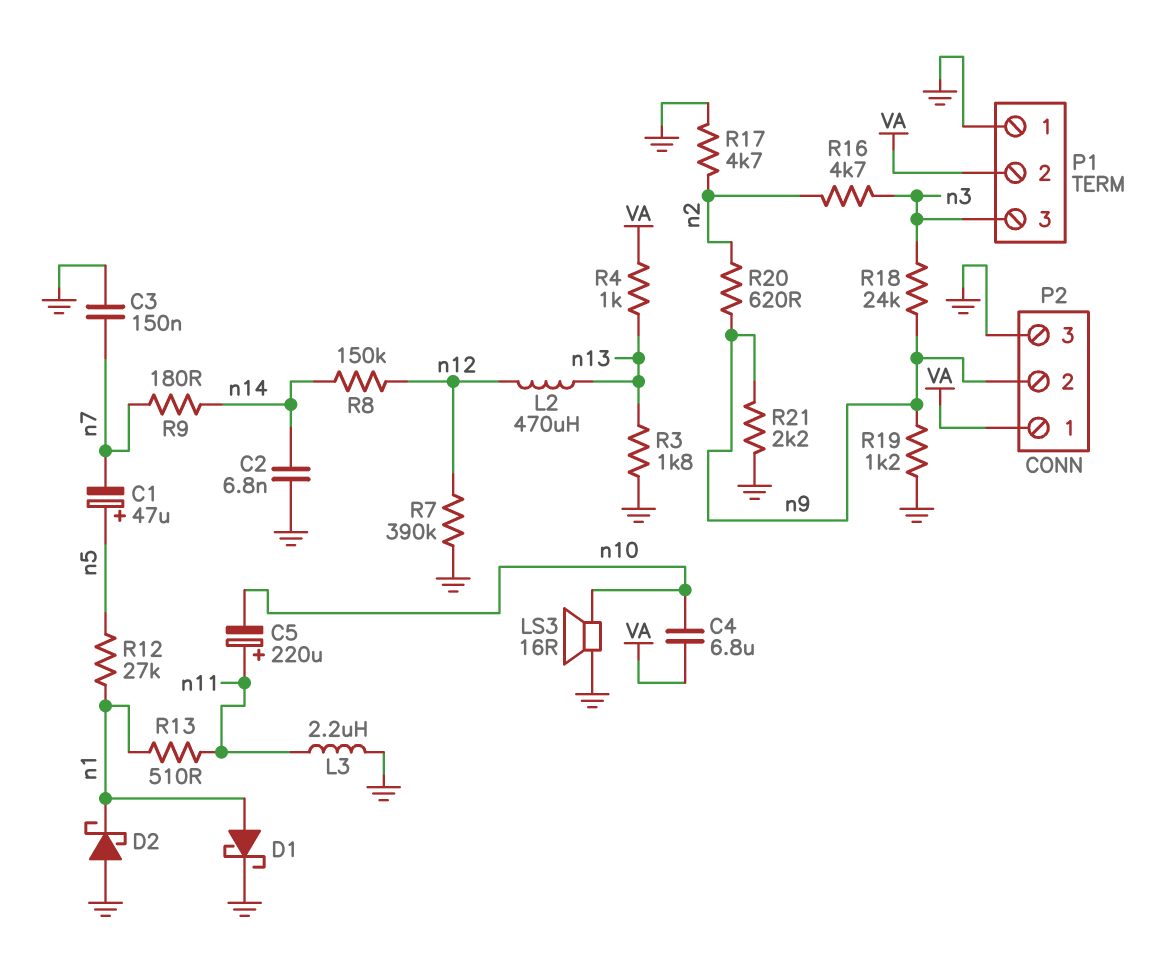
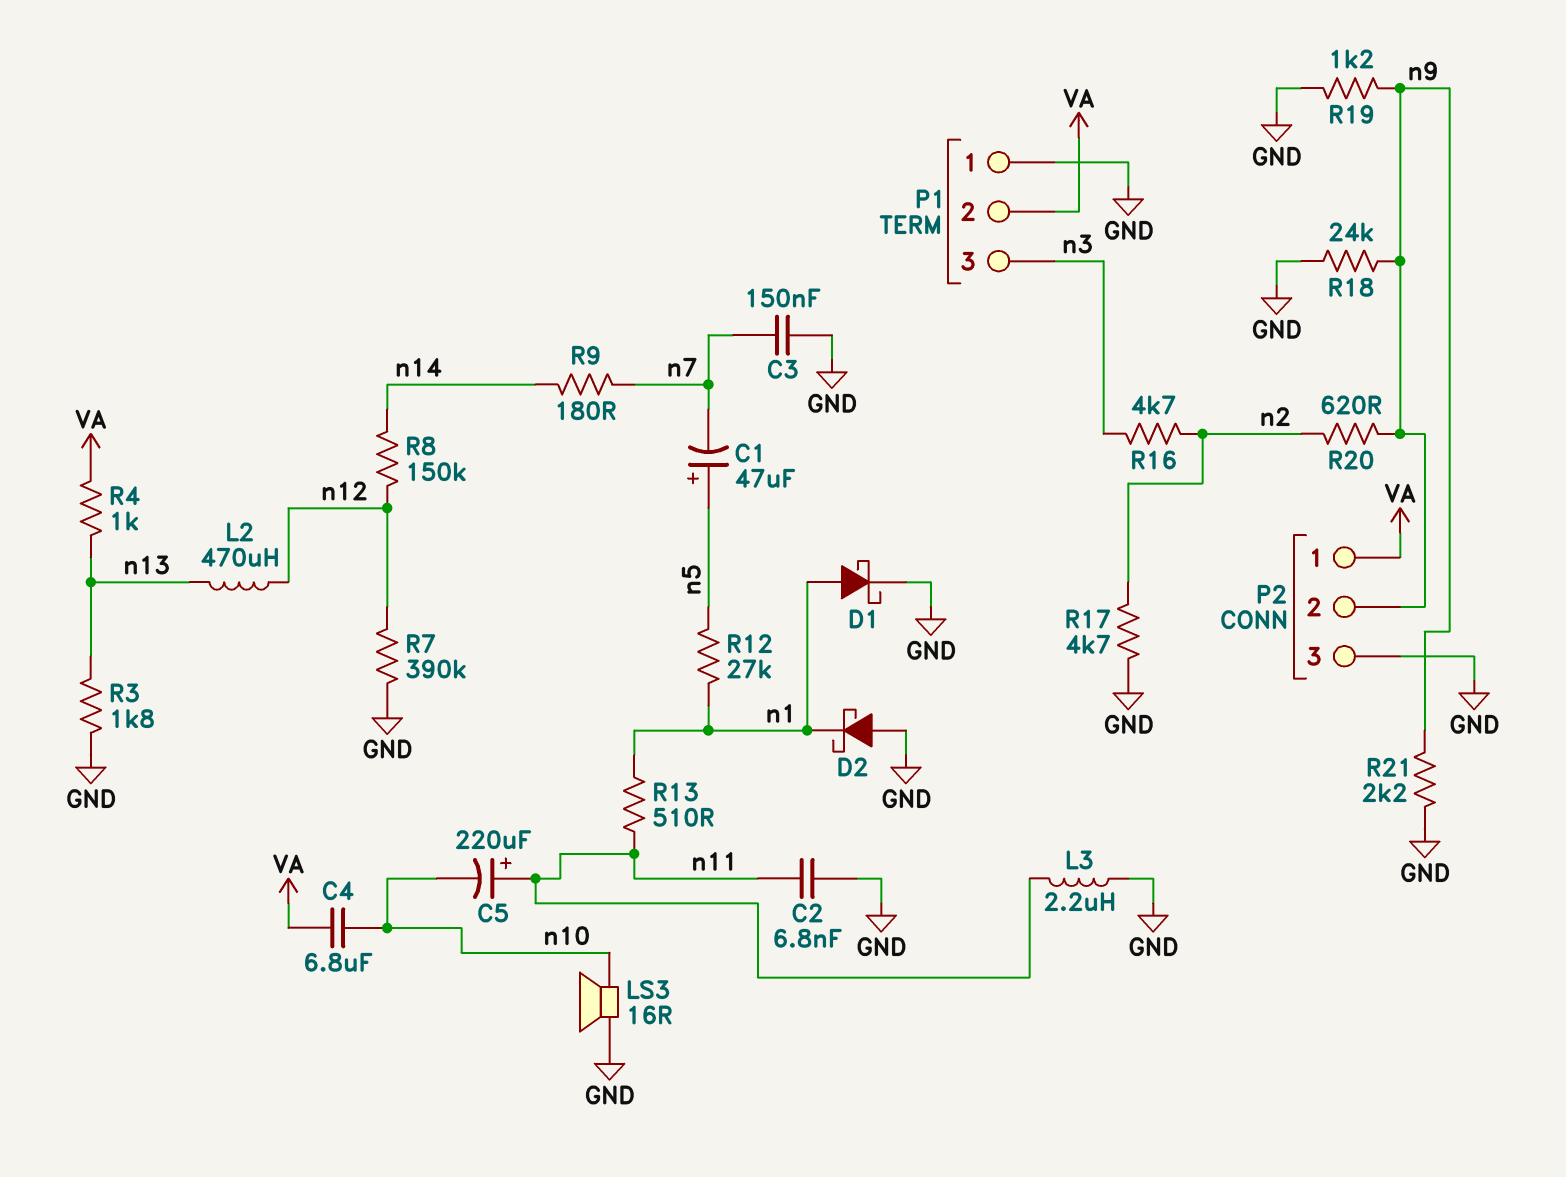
C2: 6.8nF (GND, n14) -> 6.8nF (GND, n11)
R18: 24k (n3, n9) -> 24k (GND, n9)

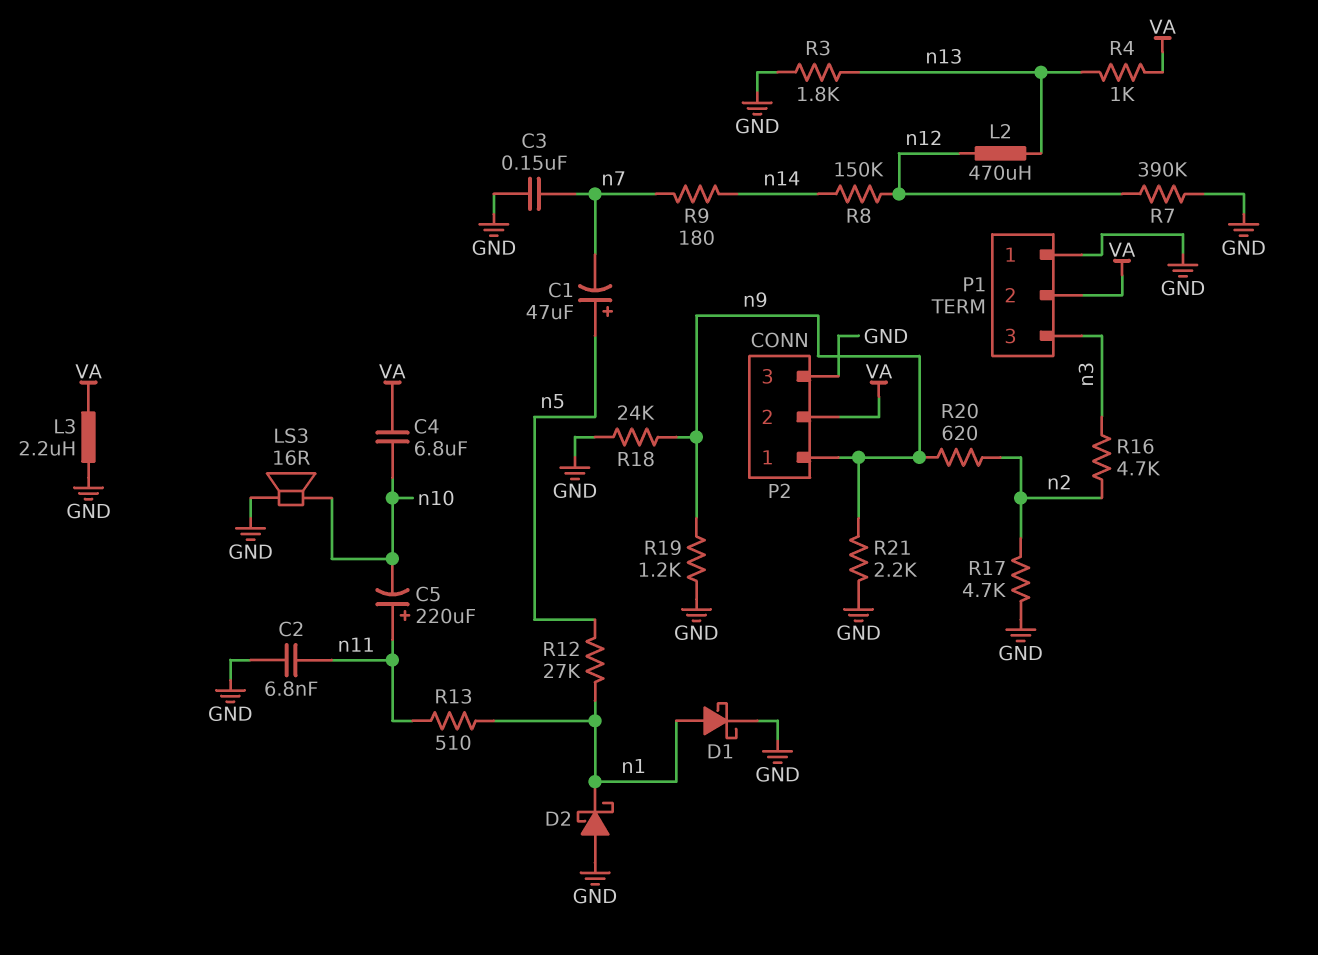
L3: 2.2uH (GND, n11) -> 2.2uH (GND, VA)
P2 pin 1: VA -> n9
P2 pin 2: n9 -> VA

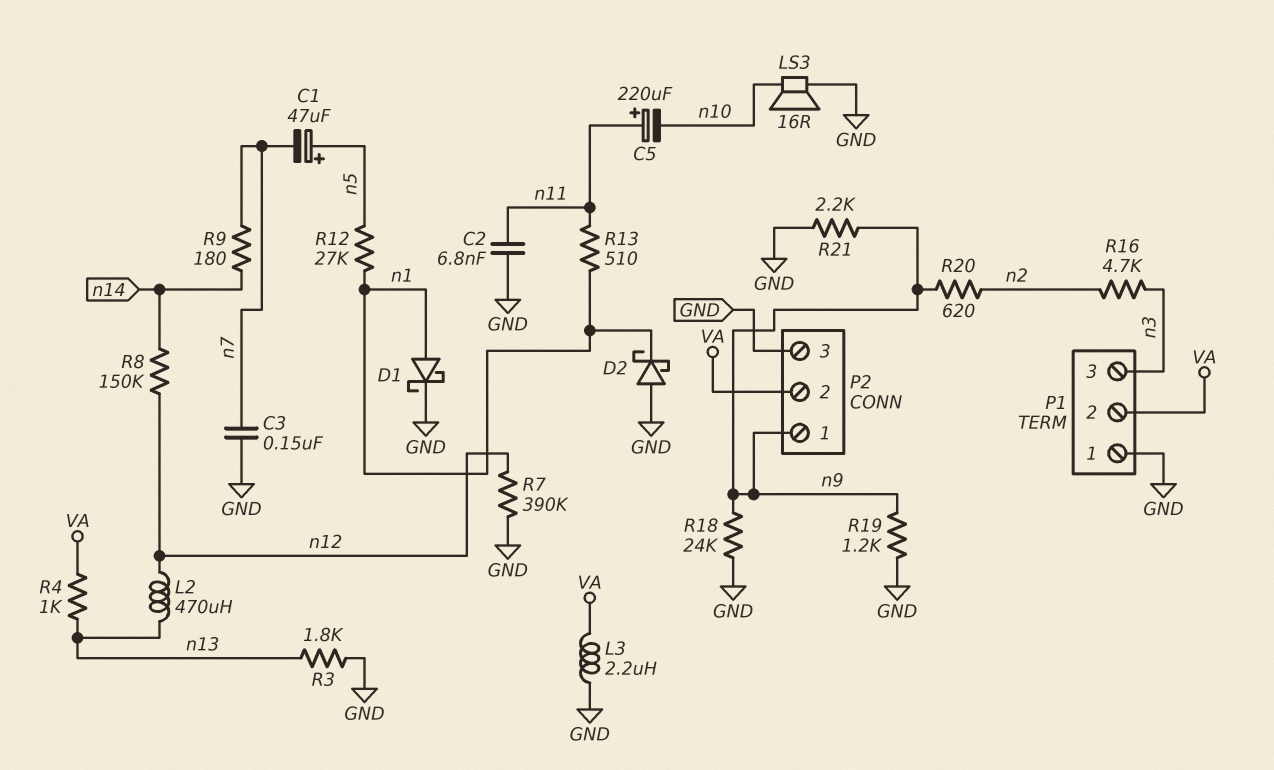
C4: 6.8uF (VA, n10) -> none
R17: 4.7k (GND, n2) -> none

★ ★ ★

## ASSIGNMENT
Without any pictures, return the material above exactly.

## WRITTEN ANSWER
C2: 6.8nF (GND, n14) -> 6.8nF (GND, n11)
R18: 24k (n3, n9) -> 24k (GND, n9)

L3: 2.2uH (GND, n11) -> 2.2uH (GND, VA)
P2 pin 1: VA -> n9
P2 pin 2: n9 -> VA

C4: 6.8uF (VA, n10) -> none
R17: 4.7k (GND, n2) -> none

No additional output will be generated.